Activity: After removing every image, reproduce the data exactly as it appears.

:: Record extracts ::

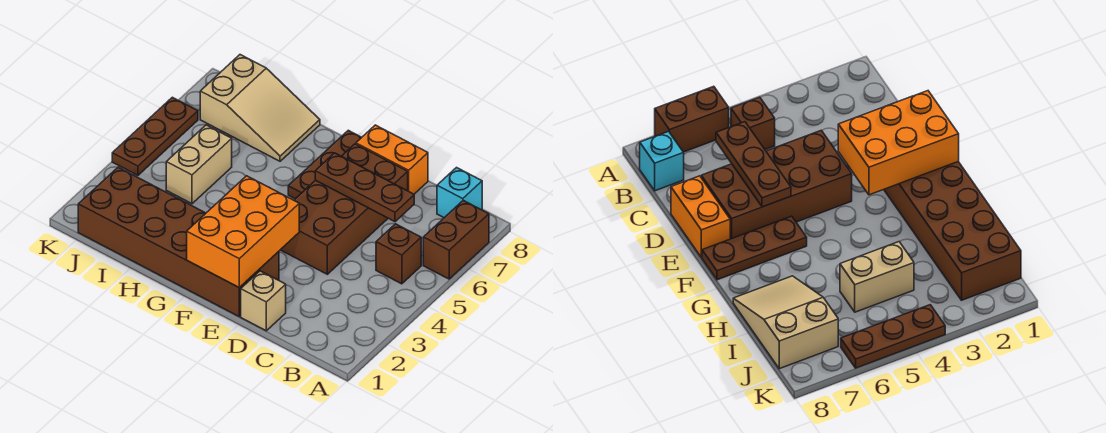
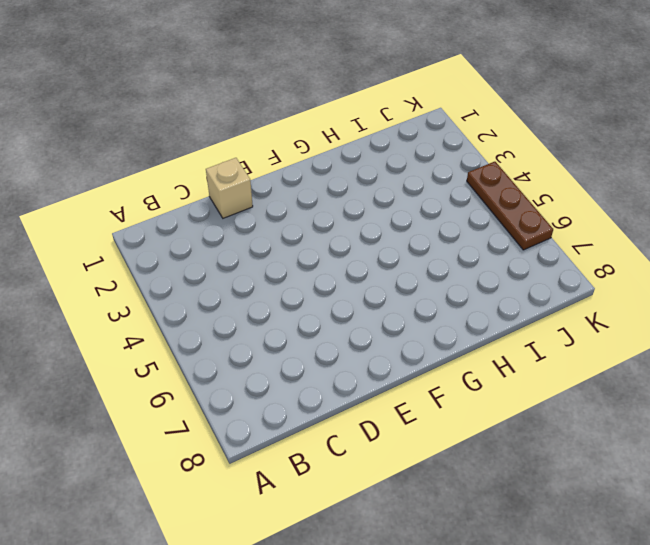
none -> brown 1x2 brick [423,200,489,279]
none -> brown 1x1 brick [376,224,421,284]
none -> cyan 1x1 brick [437,168,482,218]

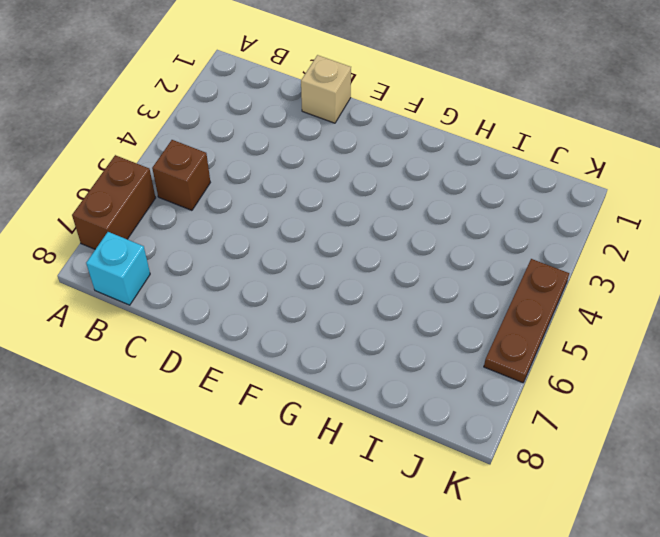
none -> brown 2x4 brick [281,144,408,274]
none -> orange 1x2 brick [356,125,428,194]
none -> brown 2x6 brick [78,167,279,316]

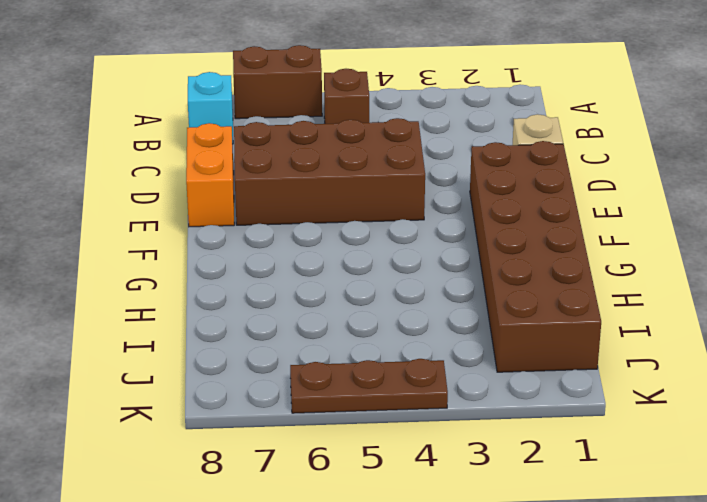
none -> brown 1x3 plate [288,130,362,199]
none -> tan 2x3 slope [200,55,320,161]
none -> tan 1x2 brick [166,125,232,204]

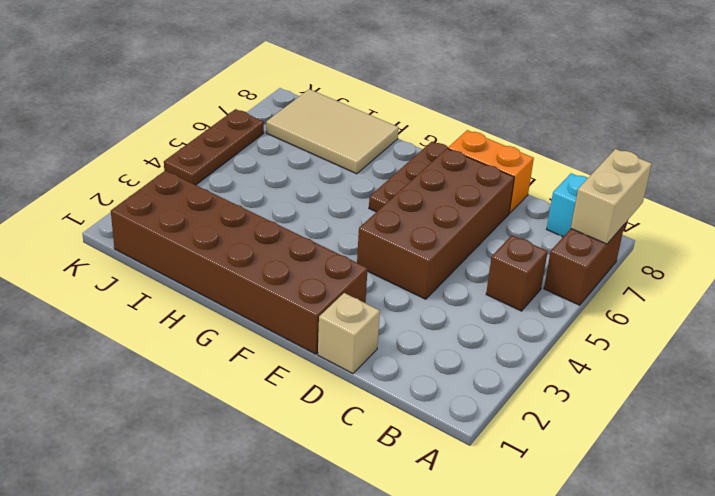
tan 1x2 brick [571,149,652,244] -> tan 1x2 brick moved to [166,125,232,204]
tan 2x3 tile [266,89,399,174] -> tan 2x3 slope [200,55,320,161]
none -> brown 1x3 plate [315,153,414,222]
none -> orange 2x3 brick [187,176,299,288]

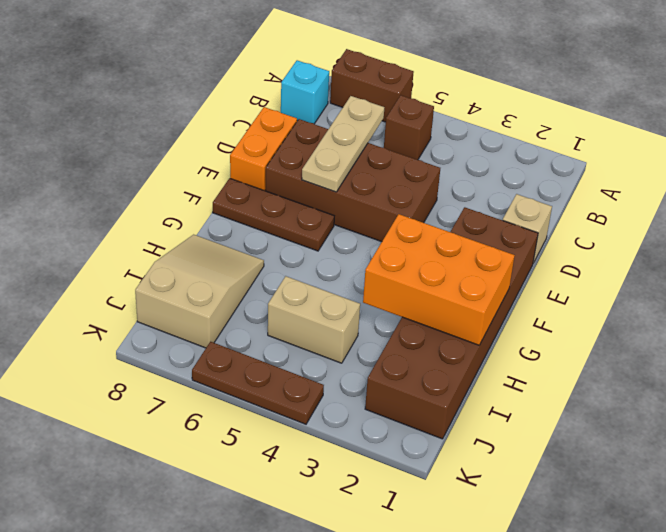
tan 1x3 plate [302,96,384,192] -> brown 1x3 plate [315,153,414,222]
orange 2x3 brick [363,214,515,345] -> orange 2x3 brick moved to [187,176,299,288]

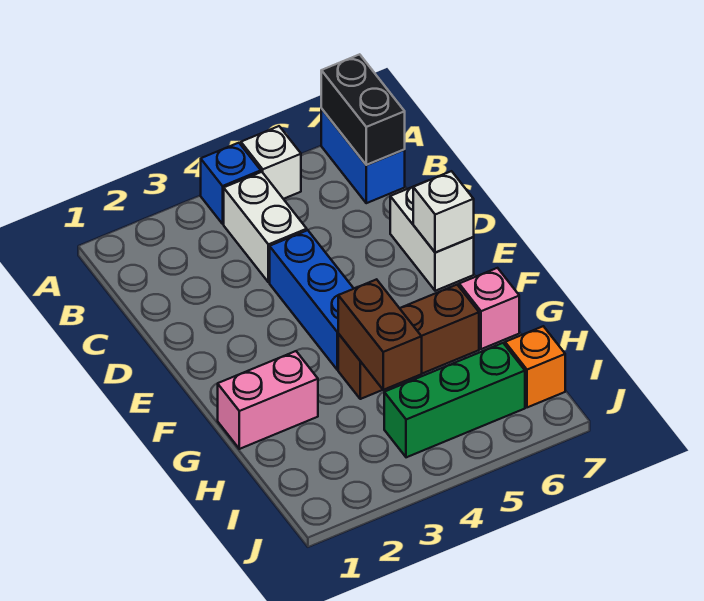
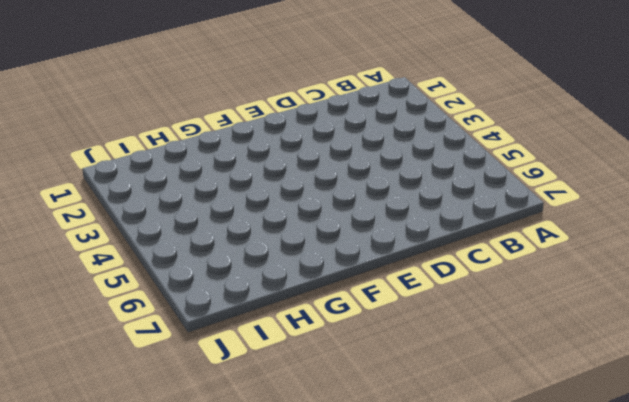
none -> blue 1x1 brick [201,143,261,224]
none -> white 1x1 brick [241,126,301,199]
none -> blue 1x2 brick [321,109,405,203]

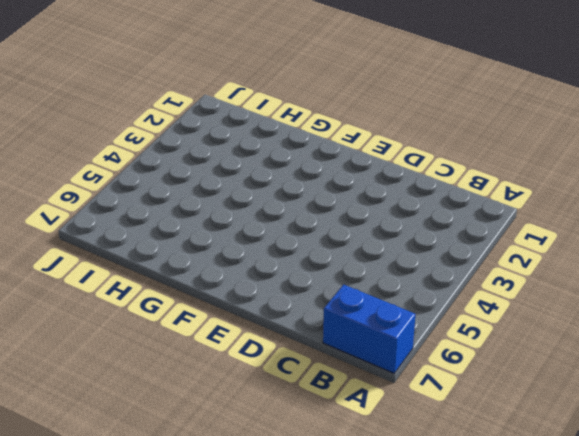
none -> blue 1x1 brick [201,143,261,224]
none -> white 1x1 brick [241,126,301,199]
none -> white 1x2 brick [224,172,307,282]

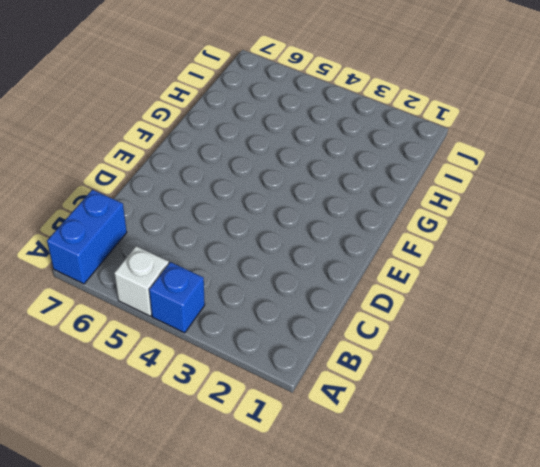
none -> white 1x2 brick [224,172,307,282]
none -> blue 1x3 brick [270,230,354,370]
none -> white 1x2 brick [390,187,474,291]

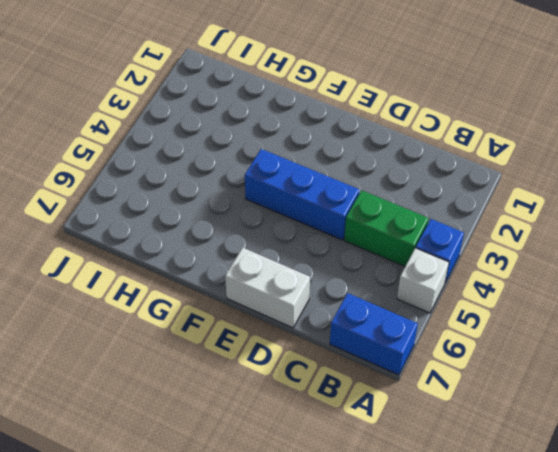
green 1x2 brick [344,190,429,266] -> white 1x2 brick [224,172,307,282]
none -> pink 1x2 brick [218,351,318,449]
none -> brown 1x3 brick [338,285,479,399]
none -> pink 1x1 brick [459,268,519,349]

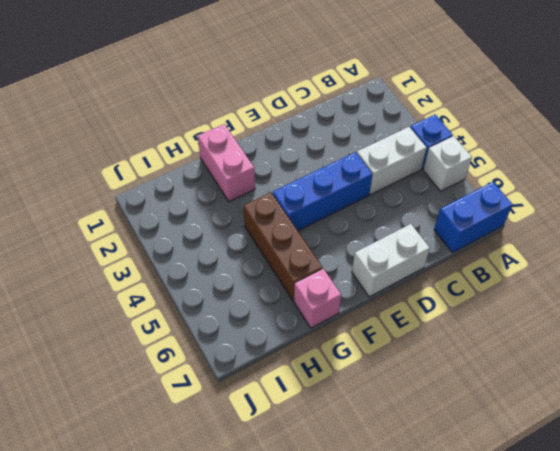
none -> green 1x3 brick [384,343,525,457]
none -> orange 1x1 brick [505,326,565,407]
none -> black 1x2 brick [321,54,405,165]

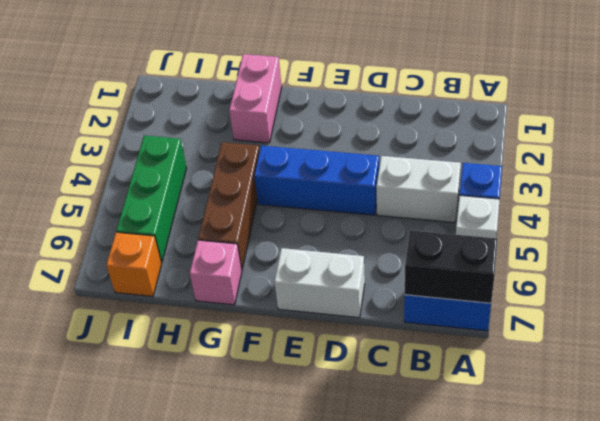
none -> white 1x1 brick [413,171,474,252]
none -> brown 1x2 brick [338,279,422,390]

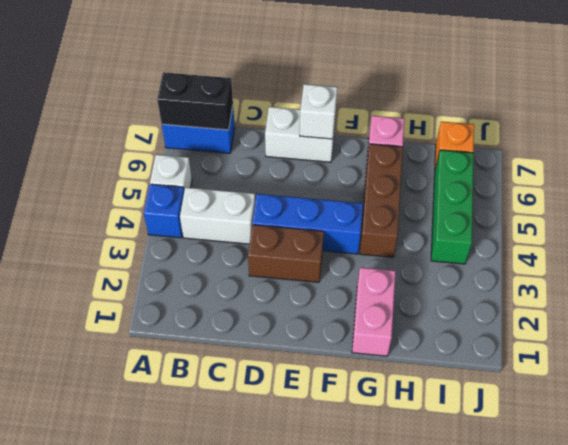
brown 1x2 brick [248,225,324,282] -> brown 1x2 brick moved to [338,279,422,390]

:::

The answer:
none -> brown 1x2 brick [423,200,489,279]
none -> brown 1x1 brick [376,224,421,284]
none -> cyan 1x1 brick [437,168,482,218]

none -> brown 2x4 brick [281,144,408,274]
none -> orange 1x2 brick [356,125,428,194]
none -> brown 2x6 brick [78,167,279,316]

none -> brown 1x3 plate [288,130,362,199]
none -> tan 2x3 slope [200,55,320,161]
none -> tan 1x2 brick [166,125,232,204]

tan 1x2 brick [571,149,652,244] -> tan 1x2 brick moved to [166,125,232,204]
tan 2x3 tile [266,89,399,174] -> tan 2x3 slope [200,55,320,161]
none -> brown 1x3 plate [315,153,414,222]
none -> orange 2x3 brick [187,176,299,288]

tan 1x3 plate [302,96,384,192] -> brown 1x3 plate [315,153,414,222]
orange 2x3 brick [363,214,515,345] -> orange 2x3 brick moved to [187,176,299,288]

none -> blue 1x1 brick [201,143,261,224]
none -> white 1x1 brick [241,126,301,199]
none -> blue 1x2 brick [321,109,405,203]

none -> blue 1x1 brick [201,143,261,224]
none -> white 1x1 brick [241,126,301,199]
none -> white 1x2 brick [224,172,307,282]

none -> white 1x2 brick [224,172,307,282]
none -> blue 1x3 brick [270,230,354,370]
none -> white 1x2 brick [390,187,474,291]

green 1x2 brick [344,190,429,266] -> white 1x2 brick [224,172,307,282]
none -> pink 1x2 brick [218,351,318,449]
none -> brown 1x3 brick [338,285,479,399]
none -> pink 1x1 brick [459,268,519,349]

none -> green 1x3 brick [384,343,525,457]
none -> orange 1x1 brick [505,326,565,407]
none -> black 1x2 brick [321,54,405,165]

none -> white 1x1 brick [413,171,474,252]
none -> brown 1x2 brick [338,279,422,390]

brown 1x2 brick [248,225,324,282] -> brown 1x2 brick moved to [338,279,422,390]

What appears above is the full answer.